* **GIVEN TASK**:
Retype the rows starting at the one containing "white hexagon: rotated 10 degrees clockwise" and ending at the one containing "blue circle: moved 11 px left, 6 px down", keeping the picture markers out of your answer.

====== SOURCE DATA ======

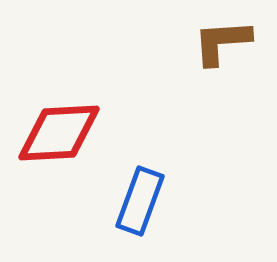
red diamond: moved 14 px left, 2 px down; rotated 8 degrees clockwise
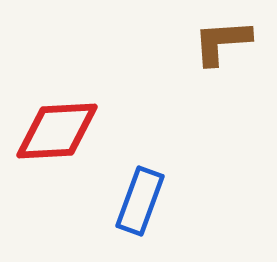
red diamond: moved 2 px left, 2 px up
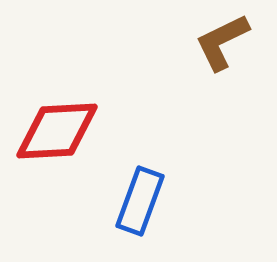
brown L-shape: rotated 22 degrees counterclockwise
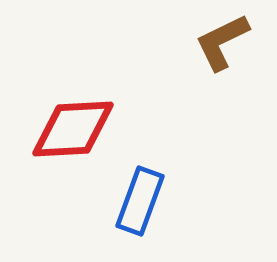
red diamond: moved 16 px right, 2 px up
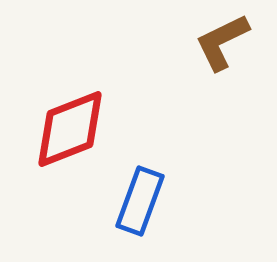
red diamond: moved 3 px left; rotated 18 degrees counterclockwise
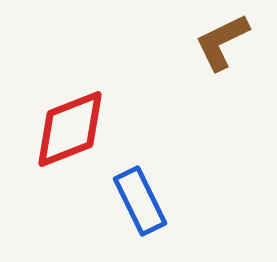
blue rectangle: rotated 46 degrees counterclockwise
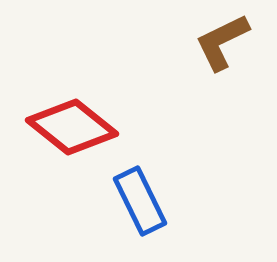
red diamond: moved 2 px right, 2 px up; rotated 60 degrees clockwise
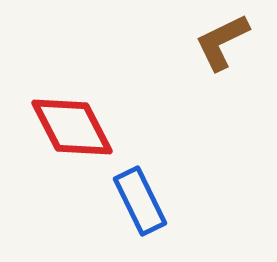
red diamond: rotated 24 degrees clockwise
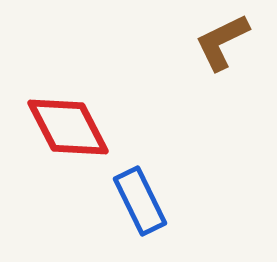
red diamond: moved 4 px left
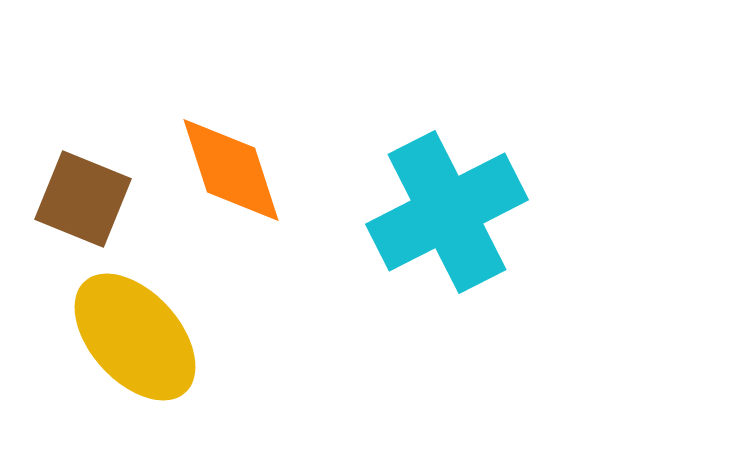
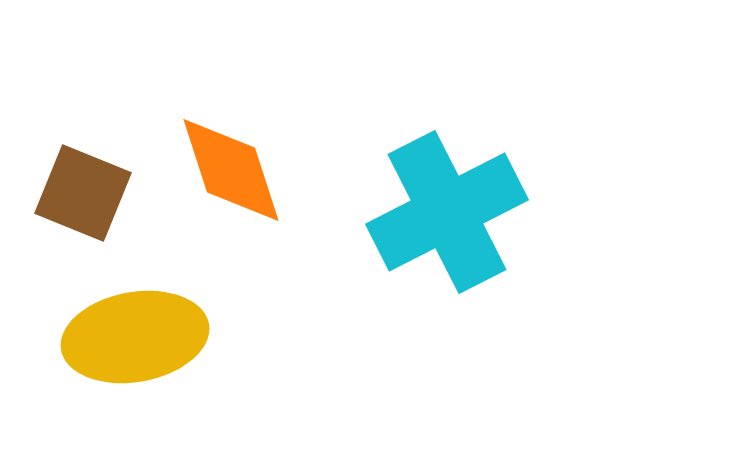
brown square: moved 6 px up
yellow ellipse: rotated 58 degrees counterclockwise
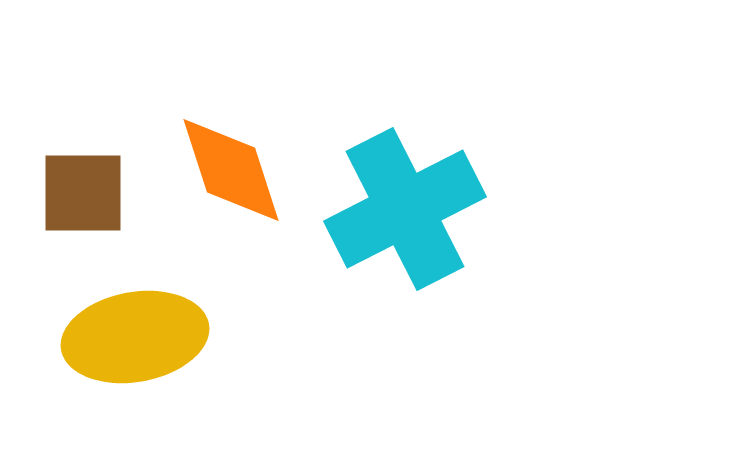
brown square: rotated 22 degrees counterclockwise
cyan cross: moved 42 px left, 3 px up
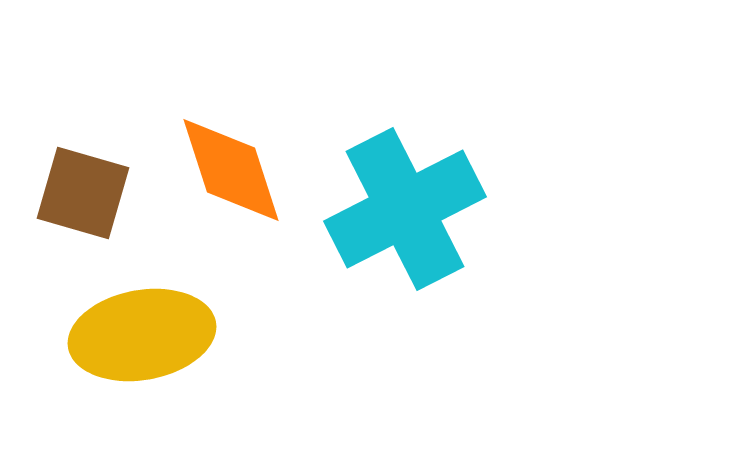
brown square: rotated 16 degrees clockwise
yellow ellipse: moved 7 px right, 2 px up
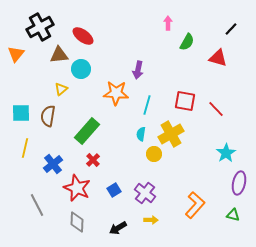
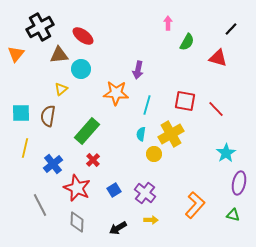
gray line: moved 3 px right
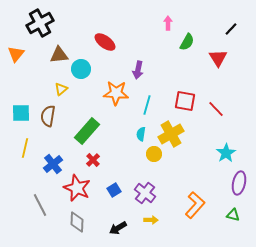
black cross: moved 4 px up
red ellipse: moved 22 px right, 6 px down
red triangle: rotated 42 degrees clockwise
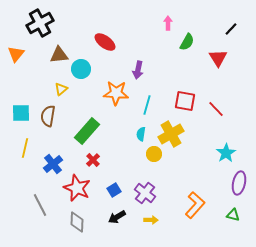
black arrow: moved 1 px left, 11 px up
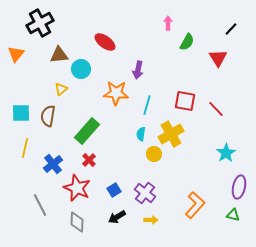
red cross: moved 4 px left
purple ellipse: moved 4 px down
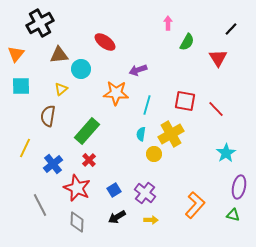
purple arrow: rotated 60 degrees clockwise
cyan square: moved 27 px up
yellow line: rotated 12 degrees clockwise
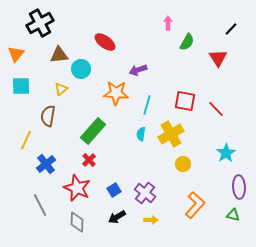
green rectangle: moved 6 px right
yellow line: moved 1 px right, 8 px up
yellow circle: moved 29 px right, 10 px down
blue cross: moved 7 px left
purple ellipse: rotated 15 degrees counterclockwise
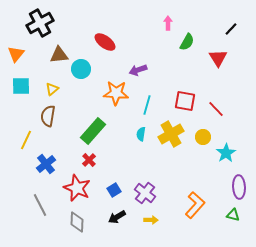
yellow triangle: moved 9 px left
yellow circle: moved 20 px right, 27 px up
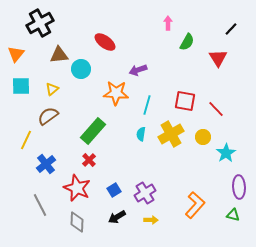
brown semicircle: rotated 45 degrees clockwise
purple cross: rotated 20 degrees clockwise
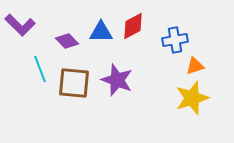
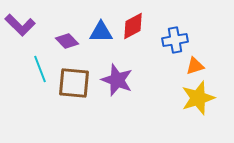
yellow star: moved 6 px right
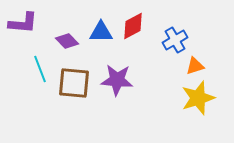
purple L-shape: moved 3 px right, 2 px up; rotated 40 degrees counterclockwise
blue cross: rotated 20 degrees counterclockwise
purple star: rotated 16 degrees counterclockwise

======
====== SOURCE DATA ======

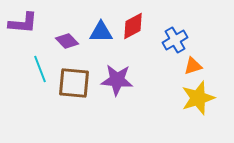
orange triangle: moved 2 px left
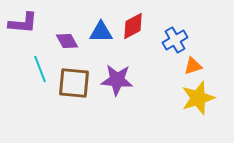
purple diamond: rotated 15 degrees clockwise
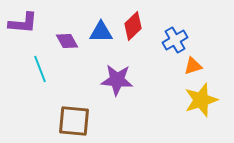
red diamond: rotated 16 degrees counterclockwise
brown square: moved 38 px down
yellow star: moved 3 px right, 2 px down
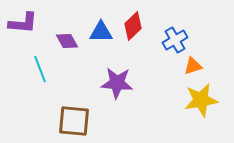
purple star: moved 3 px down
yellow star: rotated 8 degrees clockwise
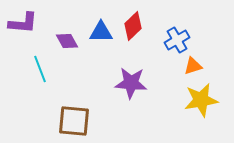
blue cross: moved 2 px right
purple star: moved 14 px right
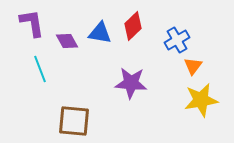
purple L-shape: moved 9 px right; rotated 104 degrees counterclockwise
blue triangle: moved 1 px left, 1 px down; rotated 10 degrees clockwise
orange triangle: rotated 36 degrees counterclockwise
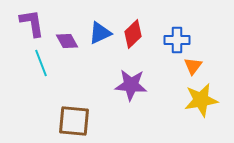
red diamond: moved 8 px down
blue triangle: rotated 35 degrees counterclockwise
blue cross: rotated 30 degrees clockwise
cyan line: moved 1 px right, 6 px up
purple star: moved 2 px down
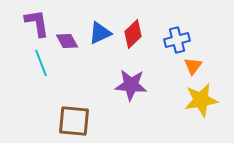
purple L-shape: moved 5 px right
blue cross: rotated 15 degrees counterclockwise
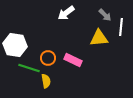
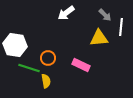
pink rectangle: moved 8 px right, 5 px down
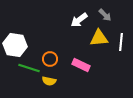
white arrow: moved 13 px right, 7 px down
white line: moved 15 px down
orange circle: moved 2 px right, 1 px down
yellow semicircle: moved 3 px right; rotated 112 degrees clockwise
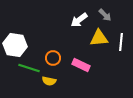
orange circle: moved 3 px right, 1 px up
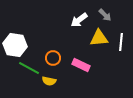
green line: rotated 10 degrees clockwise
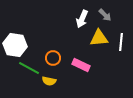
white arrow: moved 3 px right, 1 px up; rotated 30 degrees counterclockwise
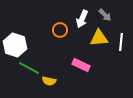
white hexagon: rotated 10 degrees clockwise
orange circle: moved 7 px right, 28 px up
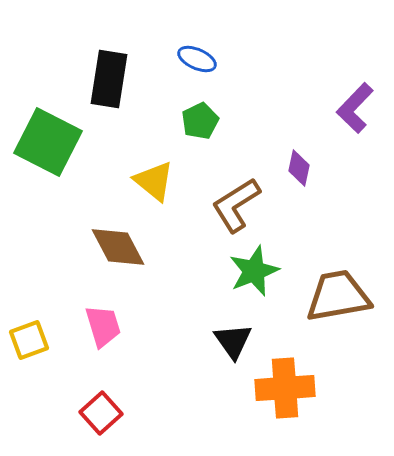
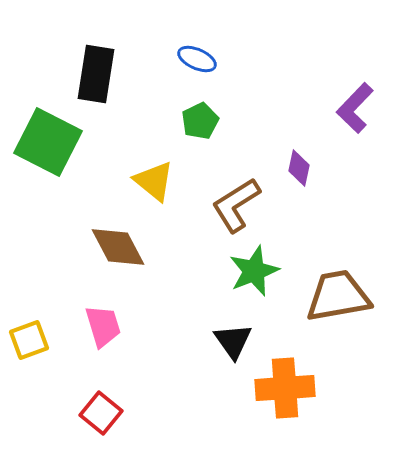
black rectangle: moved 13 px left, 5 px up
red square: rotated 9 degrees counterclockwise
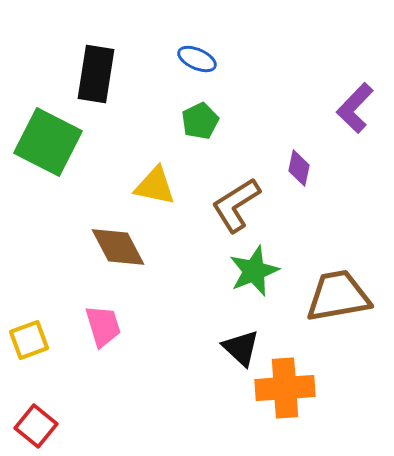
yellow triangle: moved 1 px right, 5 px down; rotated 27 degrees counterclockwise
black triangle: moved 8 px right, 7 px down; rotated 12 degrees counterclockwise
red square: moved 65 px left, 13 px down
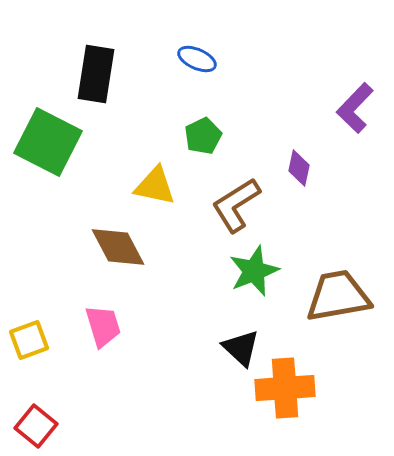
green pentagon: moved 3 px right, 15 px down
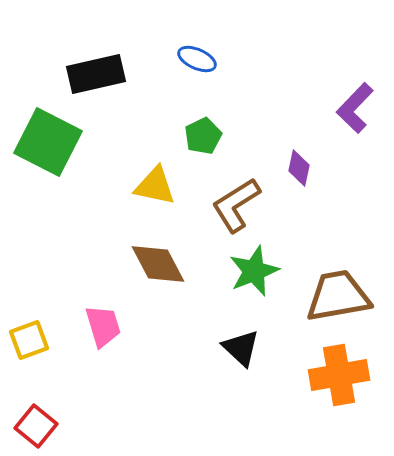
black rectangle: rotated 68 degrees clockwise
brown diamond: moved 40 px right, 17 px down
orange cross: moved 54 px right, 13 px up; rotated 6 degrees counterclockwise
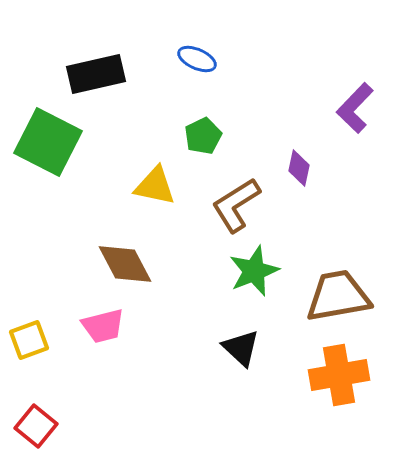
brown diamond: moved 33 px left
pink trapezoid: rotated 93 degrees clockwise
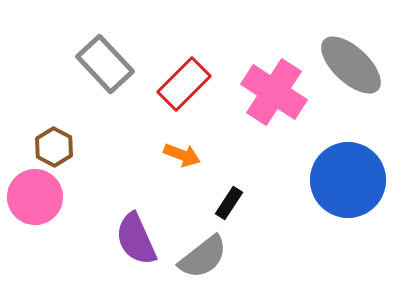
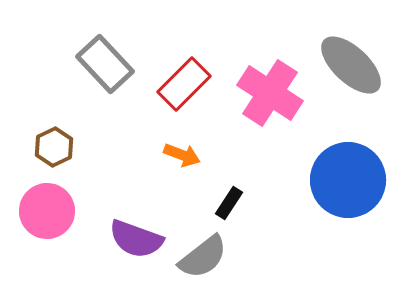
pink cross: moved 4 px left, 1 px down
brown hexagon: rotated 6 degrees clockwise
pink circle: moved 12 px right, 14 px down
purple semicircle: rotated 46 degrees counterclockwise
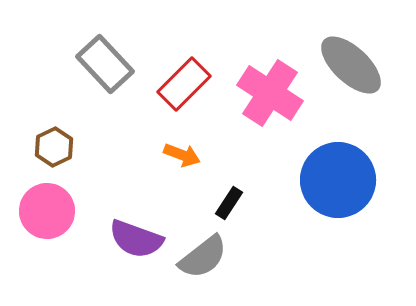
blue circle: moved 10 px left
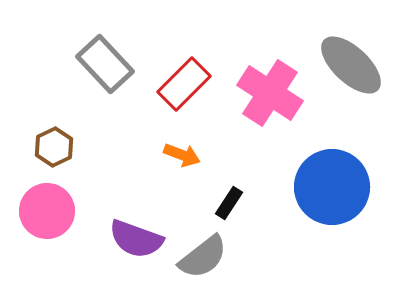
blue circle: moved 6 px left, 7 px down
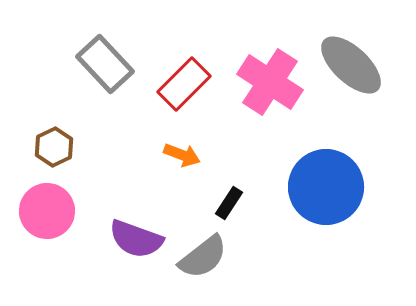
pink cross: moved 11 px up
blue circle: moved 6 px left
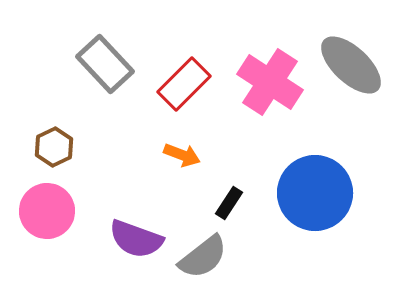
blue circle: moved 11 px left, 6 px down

======

* **EXERCISE OUTPUT**:
white hexagon: rotated 10 degrees clockwise
orange circle: moved 7 px right, 28 px up
black rectangle: moved 13 px left, 5 px up
red square: rotated 9 degrees counterclockwise
yellow triangle: moved 1 px right, 5 px down; rotated 27 degrees counterclockwise
black triangle: moved 8 px right, 7 px down; rotated 12 degrees counterclockwise
red square: moved 65 px left, 13 px down
green pentagon: moved 3 px right, 15 px down
black rectangle: rotated 68 degrees clockwise
brown diamond: moved 40 px right, 17 px down
orange cross: moved 54 px right, 13 px up; rotated 6 degrees counterclockwise
brown diamond: moved 33 px left
pink trapezoid: rotated 93 degrees clockwise
pink cross: moved 4 px left, 1 px down
brown hexagon: rotated 6 degrees clockwise
pink circle: moved 12 px right, 14 px down
purple semicircle: rotated 46 degrees counterclockwise
blue circle: moved 10 px left
blue circle: moved 6 px left, 7 px down
pink cross: moved 11 px up
blue circle: moved 6 px left
blue circle: moved 11 px left, 6 px down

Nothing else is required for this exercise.